* [Required action] Transcribe every entry exactly, leaving out any pictures.

* [Dataset]
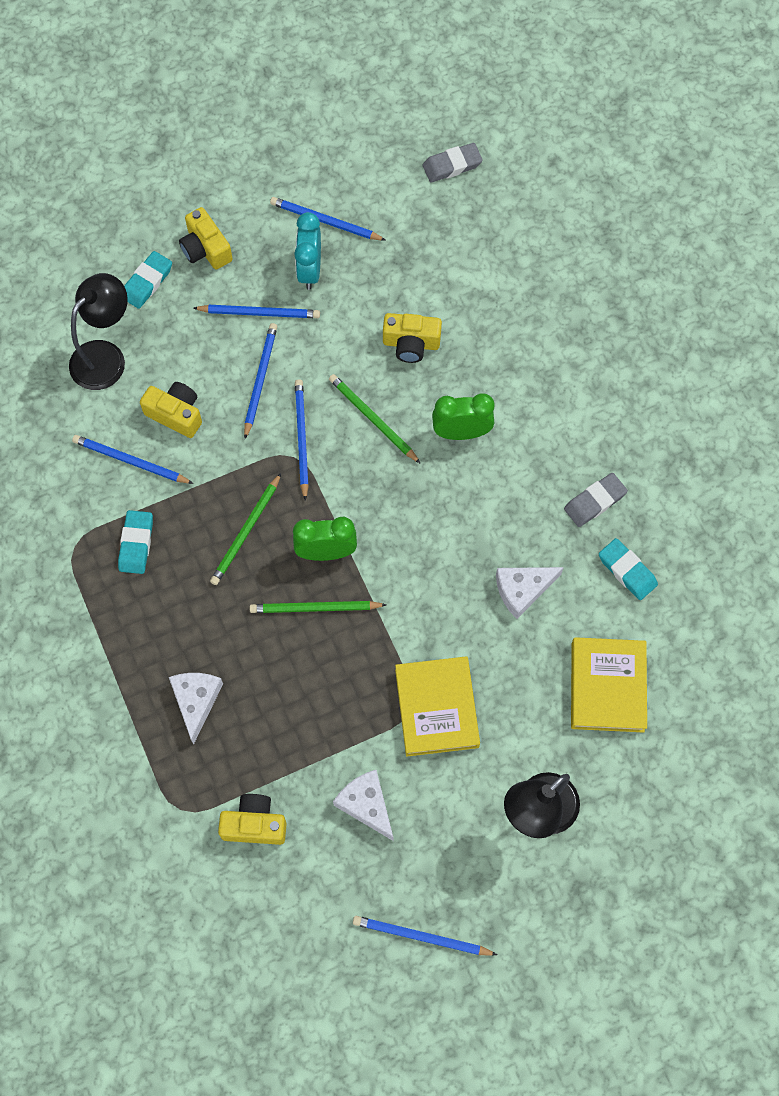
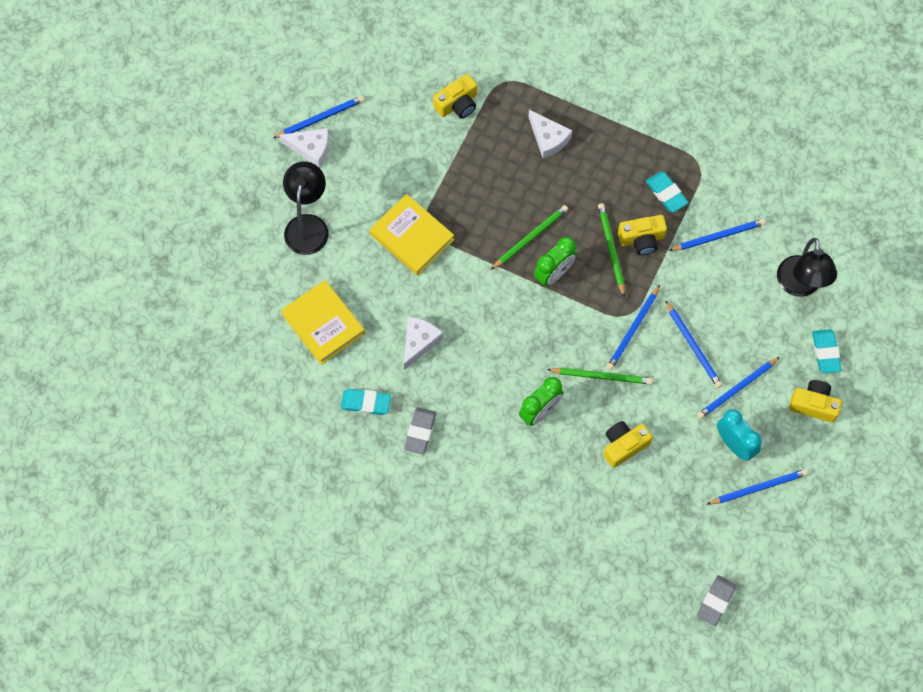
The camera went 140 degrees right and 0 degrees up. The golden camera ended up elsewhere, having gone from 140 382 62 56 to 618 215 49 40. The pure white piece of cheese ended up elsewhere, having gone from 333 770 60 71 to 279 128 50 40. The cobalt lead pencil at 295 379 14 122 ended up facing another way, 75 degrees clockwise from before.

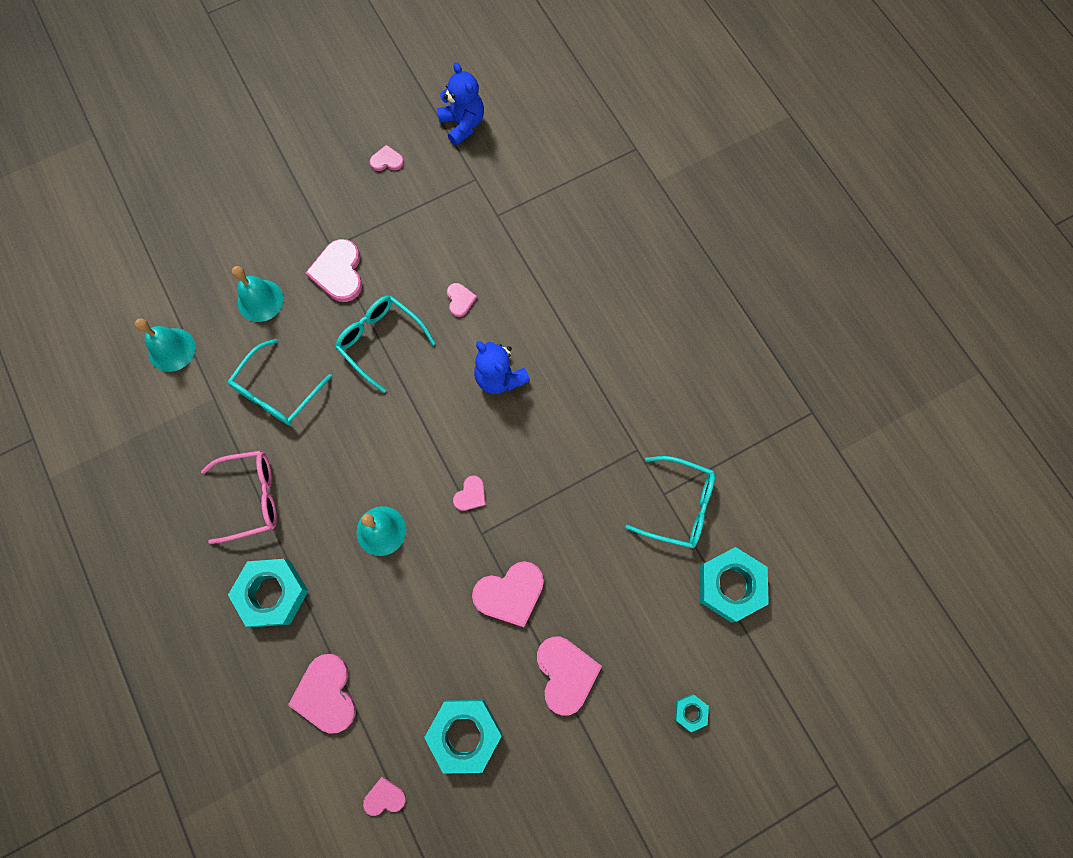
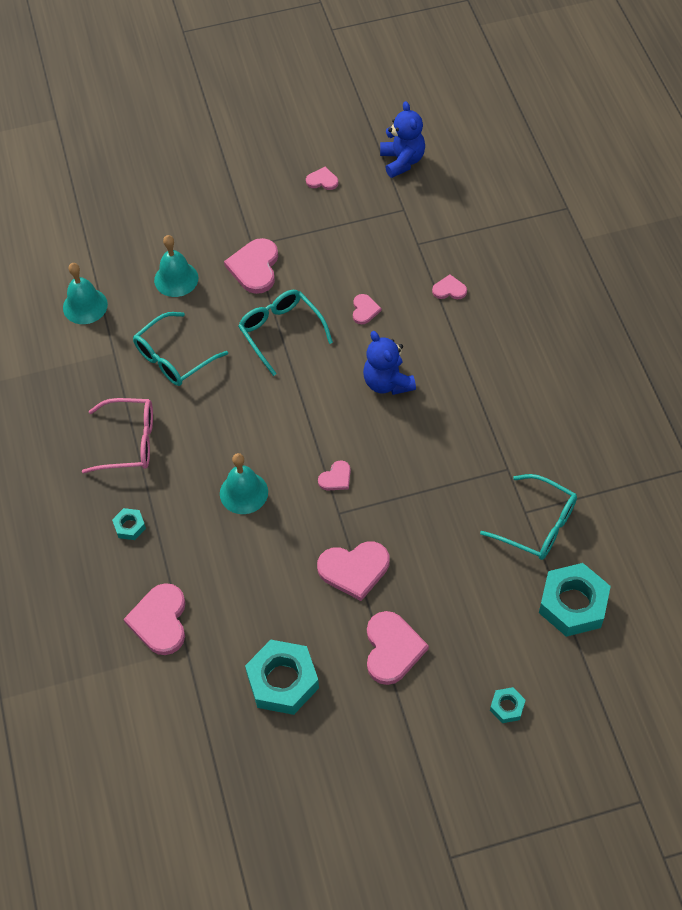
The camera went 15 degrees right and 15 degrees down. The pink love heart ended up elsewhere, having gone from 363 776 43 40 to 432 275 35 24. The size of the teal nut at 228 559 80 68 changed by a factor of 0.48.

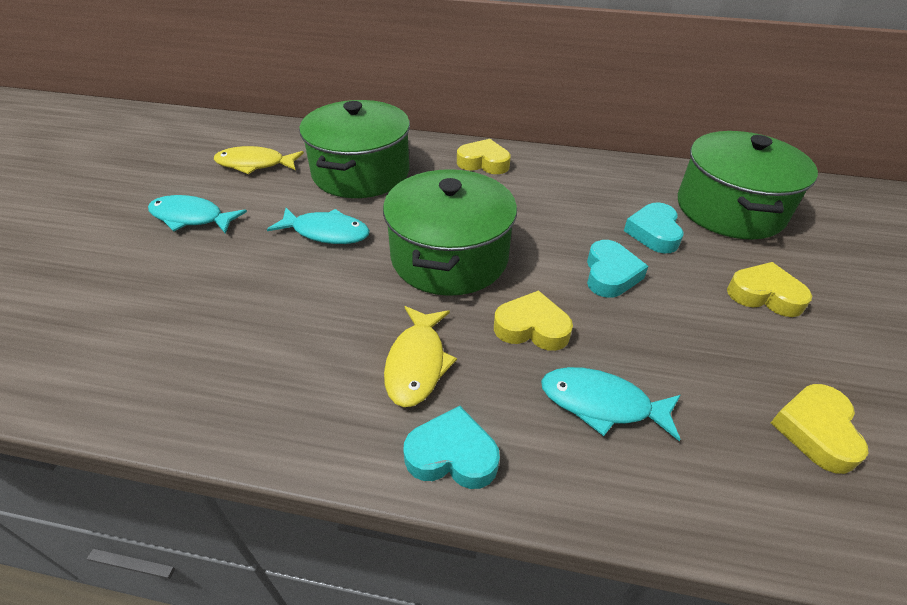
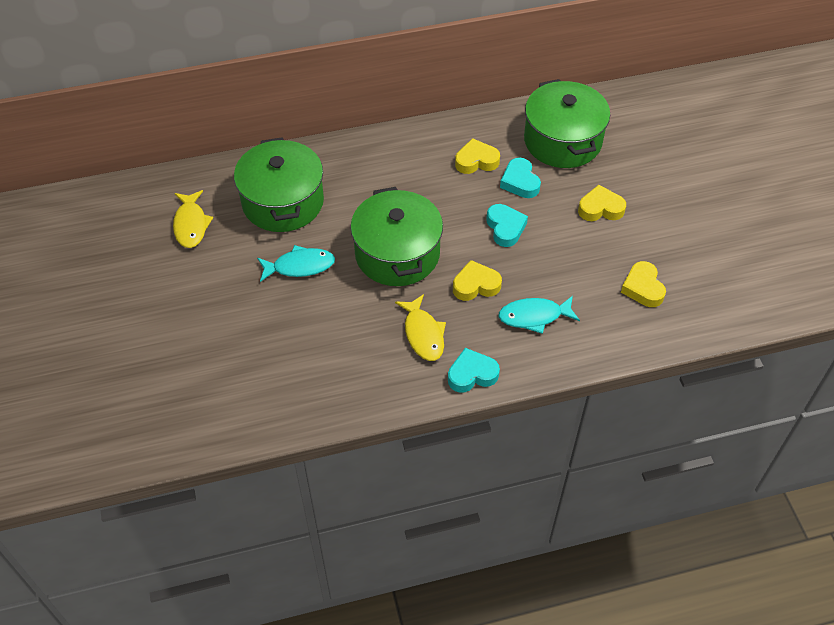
The camera went 25 degrees left and 10 degrees up. The second view lost the teal fish at 148 195 99 39. The golden love heart ended up elsewhere, having gone from 457 139 54 35 to 455 138 45 36. The golden fish at 214 146 90 28 ended up facing another way, 75 degrees counterclockwise from before.

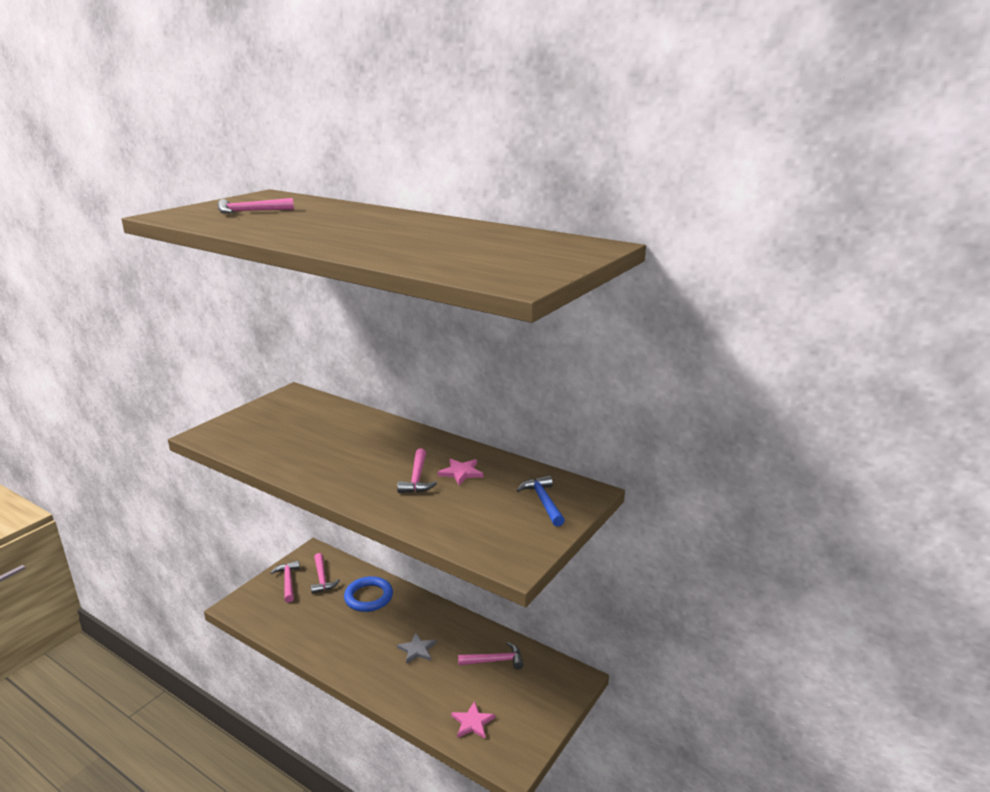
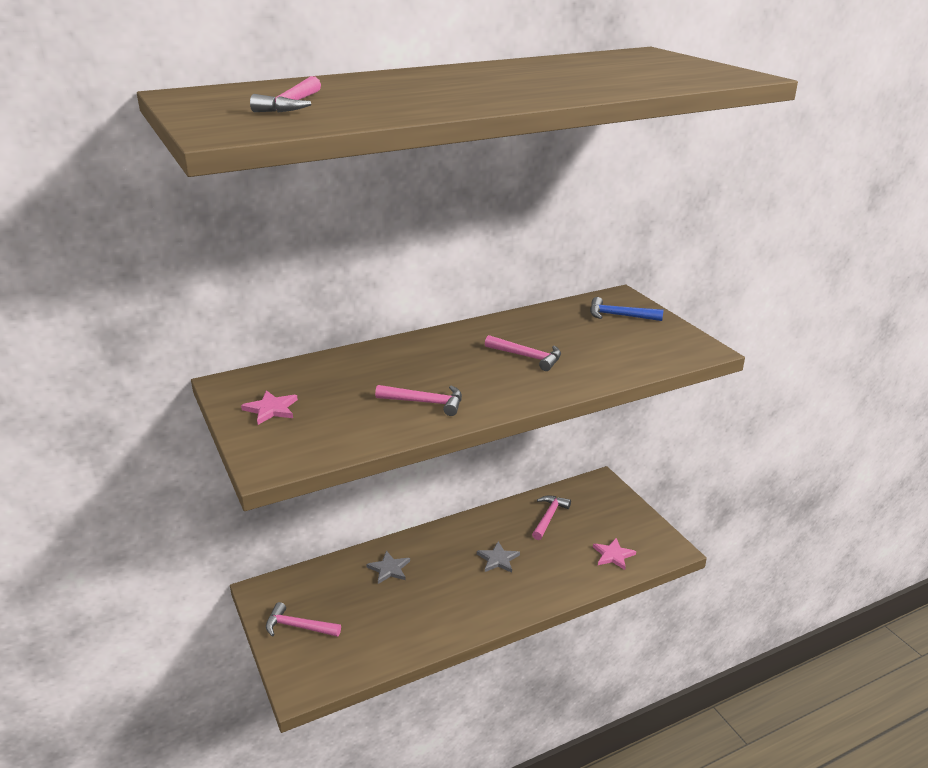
The camera went 60 degrees left and 5 degrees up. The pink hammer ended up elsewhere, having gone from 311 553 29 41 to 375 385 87 31. The pink five-pointed star ended up elsewhere, having gone from 438 458 45 27 to 241 390 57 35. Where the cobalt ring stood at 344 576 49 36, the ash-grey five-pointed star came to stand at 366 551 44 33.

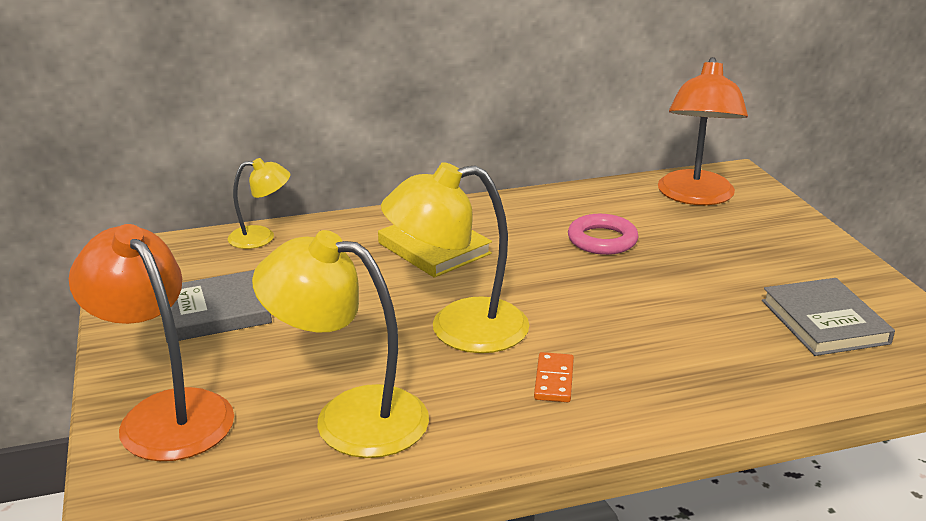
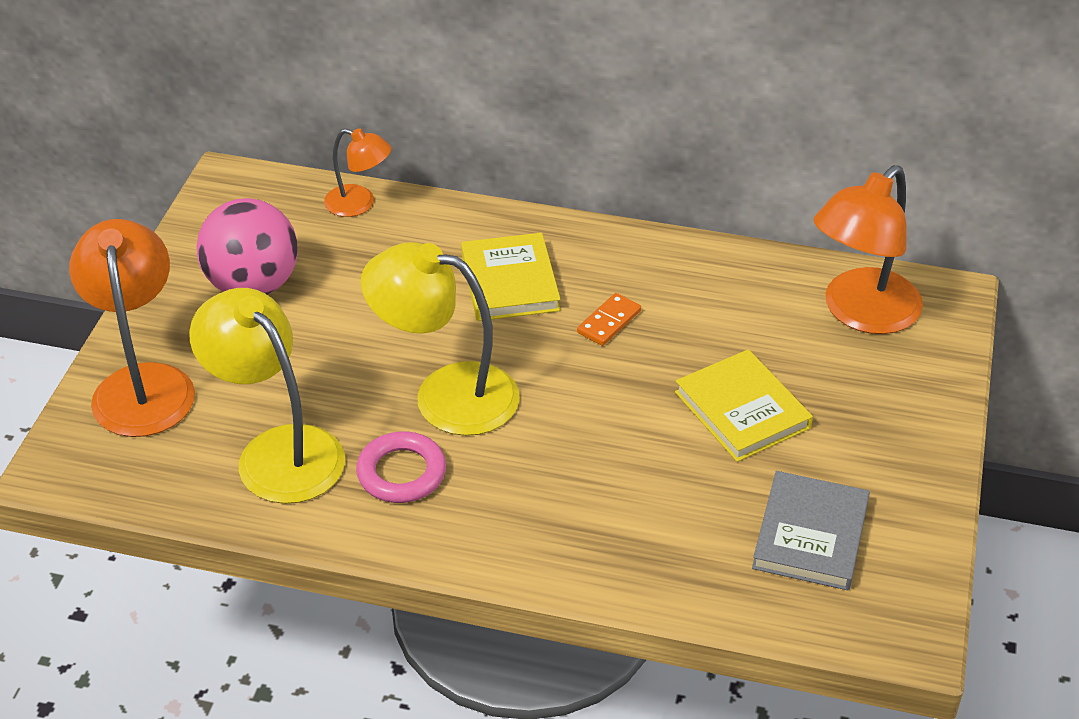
The camera went 30 degrees right and 15 degrees up. The second view gained the golden hardcover at 675 349 138 113. The bright orange domino ended up elsewhere, having gone from 534 352 40 50 to 577 293 64 53. The pink ring ended up elsewhere, having gone from 568 214 71 41 to 356 431 90 72. Where the ash-grey hardcover stood at 162 270 110 72, the pink play ball came to stand at 196 198 102 97. What was the golden reading lamp at 228 158 63 91 turned into the bright orange reading lamp at 324 128 68 89.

* [Problem solution]
The camera went 140 degrees right and 0 degrees up. The golden camera ended up elsewhere, having gone from 140 382 62 56 to 618 215 49 40. The pure white piece of cheese ended up elsewhere, having gone from 333 770 60 71 to 279 128 50 40. The cobalt lead pencil at 295 379 14 122 ended up facing another way, 75 degrees clockwise from before.

The camera went 15 degrees right and 15 degrees down. The pink love heart ended up elsewhere, having gone from 363 776 43 40 to 432 275 35 24. The size of the teal nut at 228 559 80 68 changed by a factor of 0.48.

The camera went 25 degrees left and 10 degrees up. The second view lost the teal fish at 148 195 99 39. The golden love heart ended up elsewhere, having gone from 457 139 54 35 to 455 138 45 36. The golden fish at 214 146 90 28 ended up facing another way, 75 degrees counterclockwise from before.

The camera went 60 degrees left and 5 degrees up. The pink hammer ended up elsewhere, having gone from 311 553 29 41 to 375 385 87 31. The pink five-pointed star ended up elsewhere, having gone from 438 458 45 27 to 241 390 57 35. Where the cobalt ring stood at 344 576 49 36, the ash-grey five-pointed star came to stand at 366 551 44 33.

The camera went 30 degrees right and 15 degrees up. The second view gained the golden hardcover at 675 349 138 113. The bright orange domino ended up elsewhere, having gone from 534 352 40 50 to 577 293 64 53. The pink ring ended up elsewhere, having gone from 568 214 71 41 to 356 431 90 72. Where the ash-grey hardcover stood at 162 270 110 72, the pink play ball came to stand at 196 198 102 97. What was the golden reading lamp at 228 158 63 91 turned into the bright orange reading lamp at 324 128 68 89.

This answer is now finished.